• Problem statement: Write out the lines of every item again, renaming each "rotated" as "turned" and keeping everything else the same. Omit the picture lines.

Saved data entries

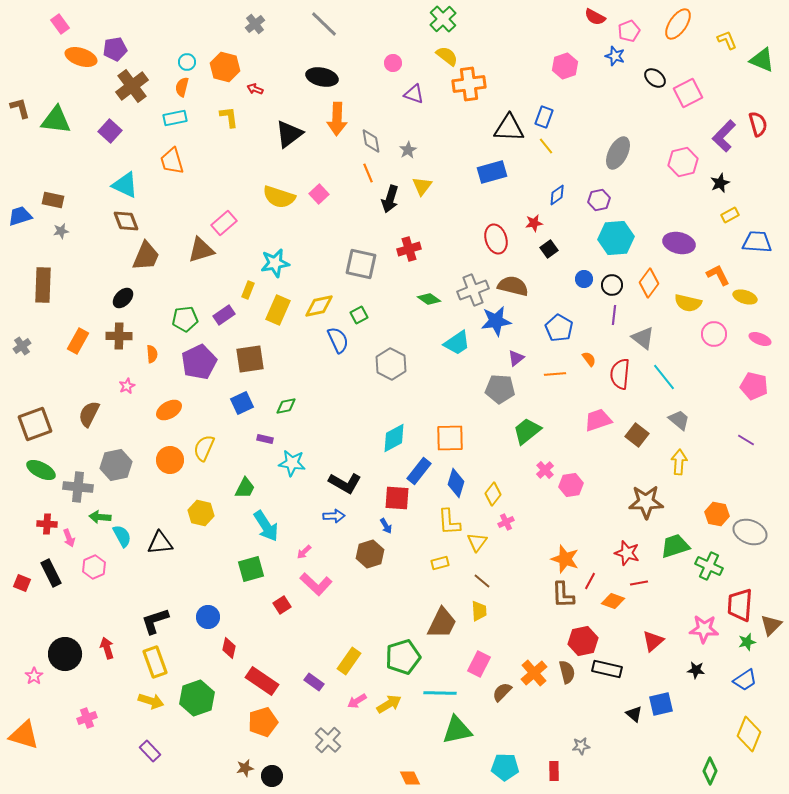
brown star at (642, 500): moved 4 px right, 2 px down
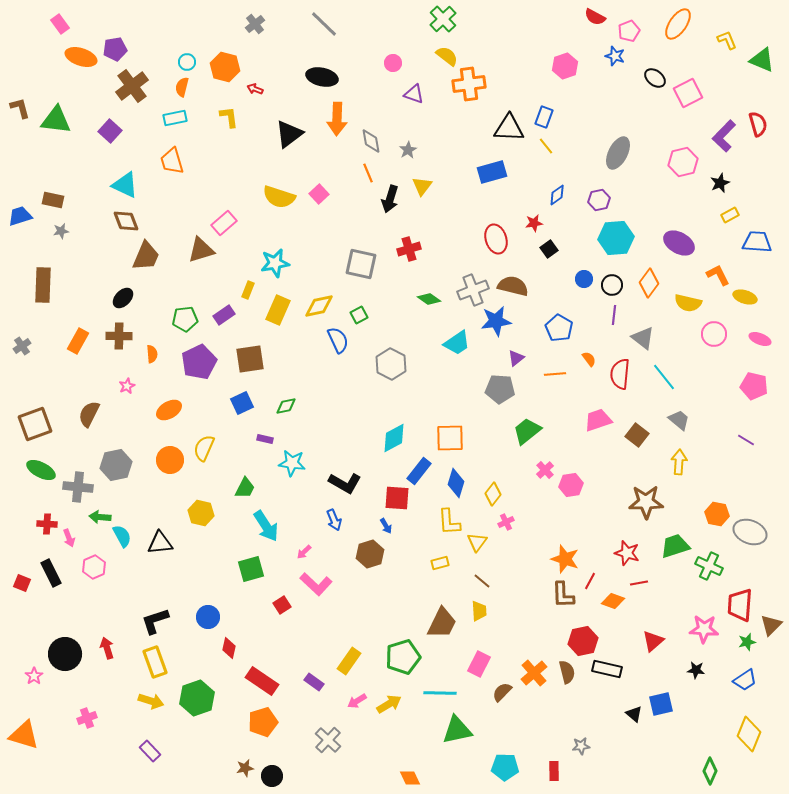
purple ellipse at (679, 243): rotated 16 degrees clockwise
blue arrow at (334, 516): moved 4 px down; rotated 70 degrees clockwise
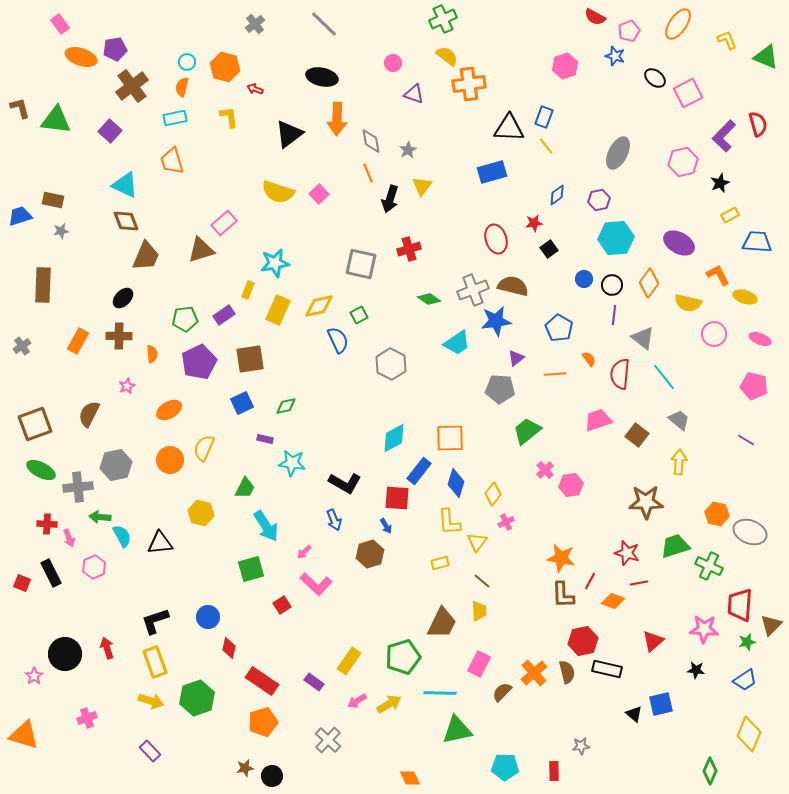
green cross at (443, 19): rotated 20 degrees clockwise
green triangle at (762, 60): moved 4 px right, 3 px up
yellow semicircle at (279, 197): moved 1 px left, 5 px up
gray cross at (78, 487): rotated 12 degrees counterclockwise
orange star at (565, 559): moved 4 px left, 1 px up; rotated 8 degrees counterclockwise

• Worked answer:
brown star at (642, 500): moved 4 px right, 2 px down
purple ellipse at (679, 243): turned 16 degrees clockwise
blue arrow at (334, 516): moved 4 px down; turned 70 degrees clockwise
green cross at (443, 19): turned 20 degrees clockwise
green triangle at (762, 60): moved 4 px right, 3 px up
yellow semicircle at (279, 197): moved 1 px left, 5 px up
gray cross at (78, 487): turned 12 degrees counterclockwise
orange star at (565, 559): moved 4 px left, 1 px up; turned 8 degrees counterclockwise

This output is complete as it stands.